What the task asks> When a line below contains the word "camera", copy that line.

Source information>
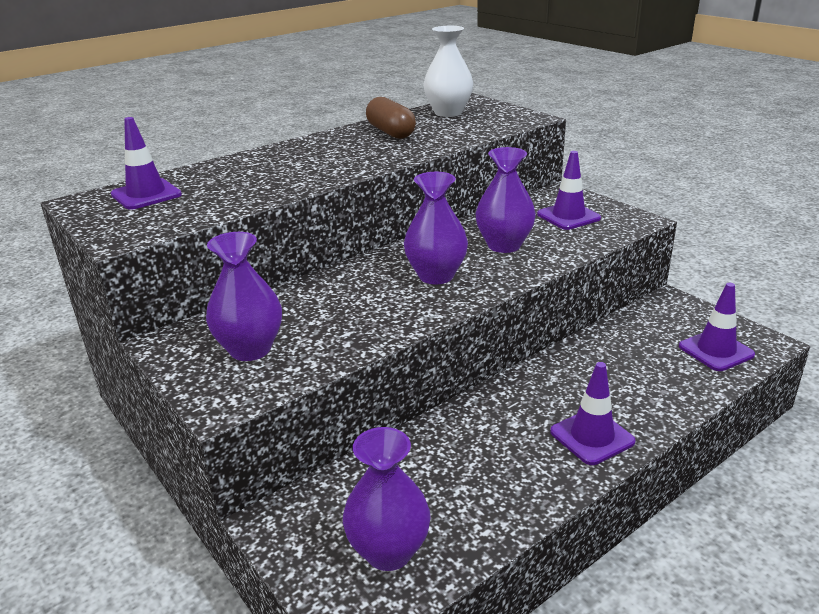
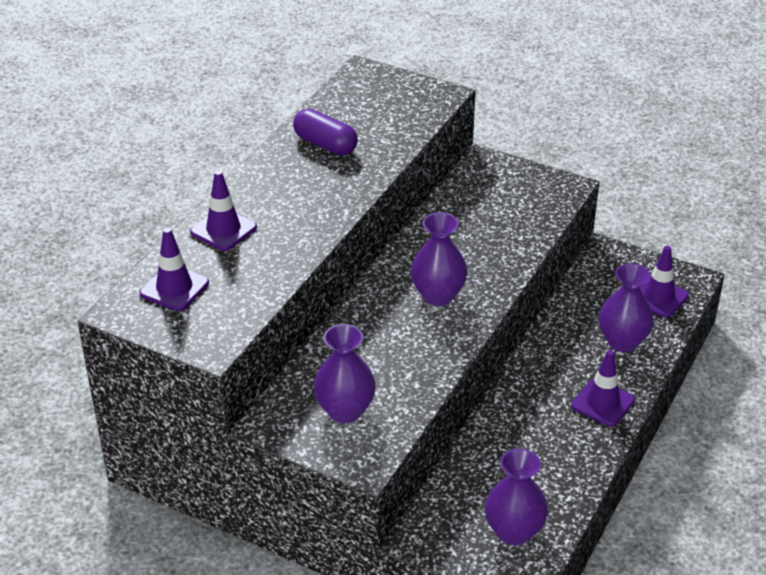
camera: 25 degrees left, 10 degrees up
(390, 132) = (325, 144): brown capsule -> purple capsule
(448, 113) = (357, 99): white vase -> none
(504, 245) = (472, 245): purple vase -> purple vase (622, 342)
(568, 216) = (507, 194): purple traffic cone -> purple traffic cone (223, 230)

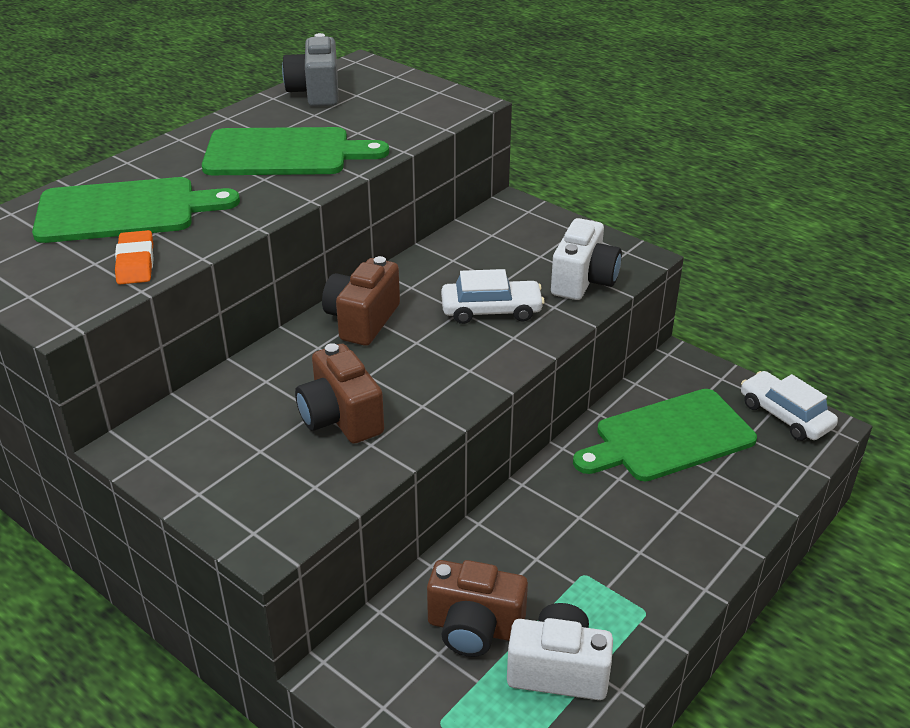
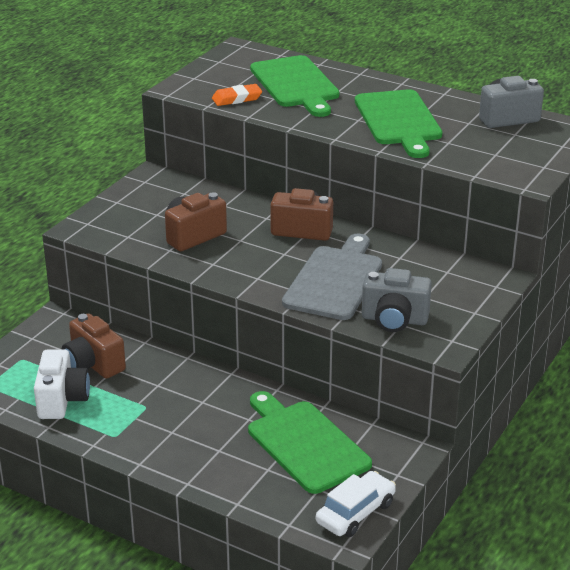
camera: 80 degrees right, 5 degrees down
(474, 628) = (93, 364): brown camera -> brown camera turned 45 degrees counterclockwise
(491, 310) = (335, 280): white car -> grey cutting board
(583, 281) = (394, 320): white camera -> grey camera

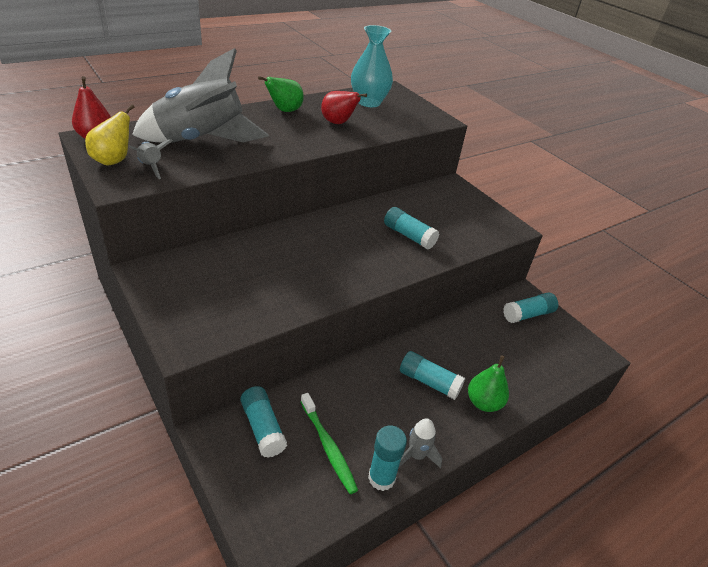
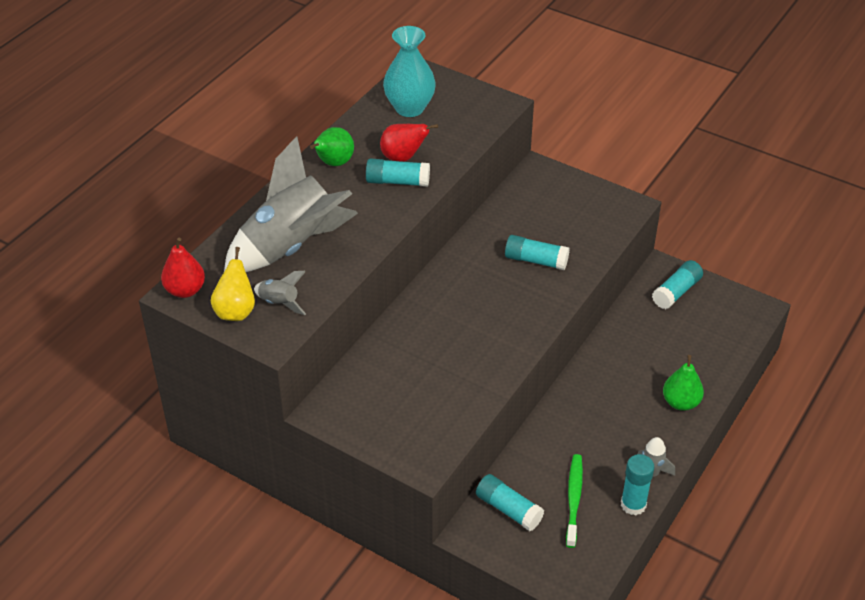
camera: 20 degrees left, 5 degrees up
(328, 446) = (574, 499): green toothbrush -> green toothbrush turned 120 degrees counterclockwise
(429, 382) = (623, 404): turquoise glue stick -> turquoise glue stick (398, 181)

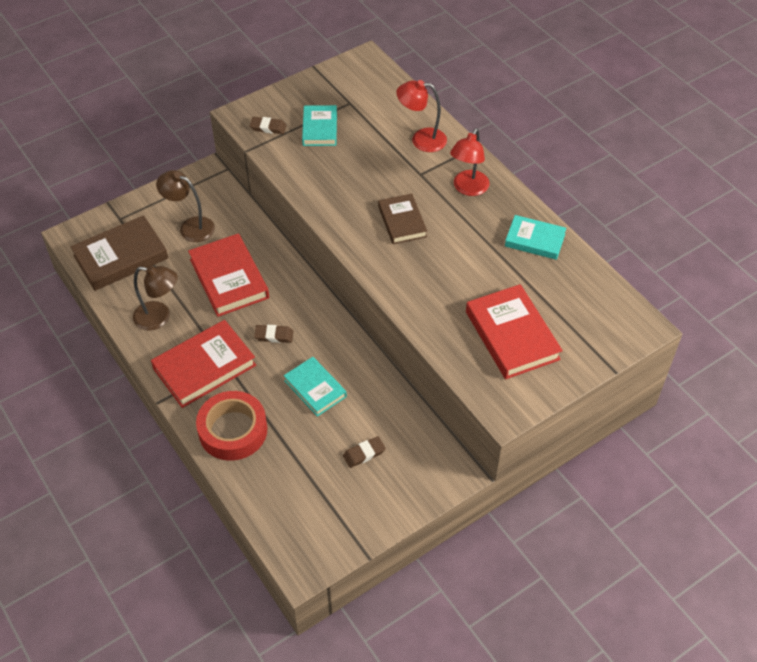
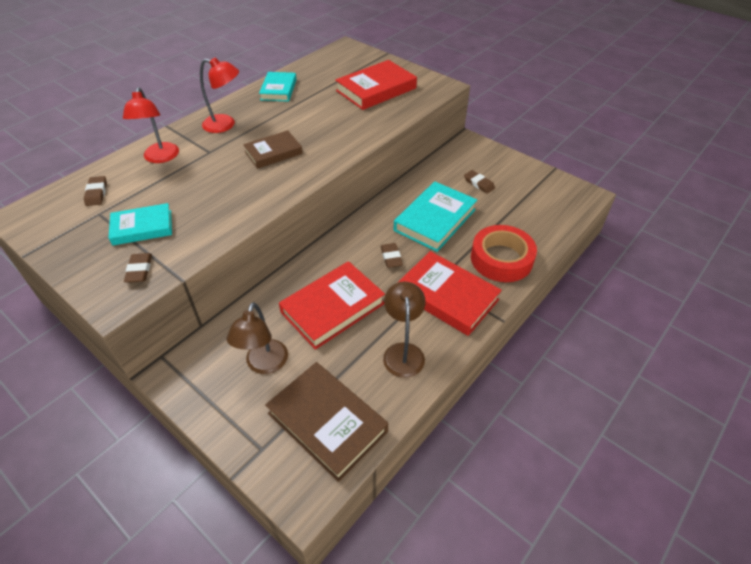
camera: 105 degrees left, 5 degrees down
(315, 389) = (435, 220): turquoise book -> turquoise book, size x1.58
(379, 100) = (96, 193): none -> brown eraser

Expected answer>
camera: 25 degrees left, 10 degrees up
camera: 80 degrees right, 5 degrees down
(474, 628) = (93, 364): brown camera -> brown camera turned 45 degrees counterclockwise
(583, 281) = (394, 320): white camera -> grey camera
camera: 20 degrees left, 5 degrees up
camera: 105 degrees left, 5 degrees down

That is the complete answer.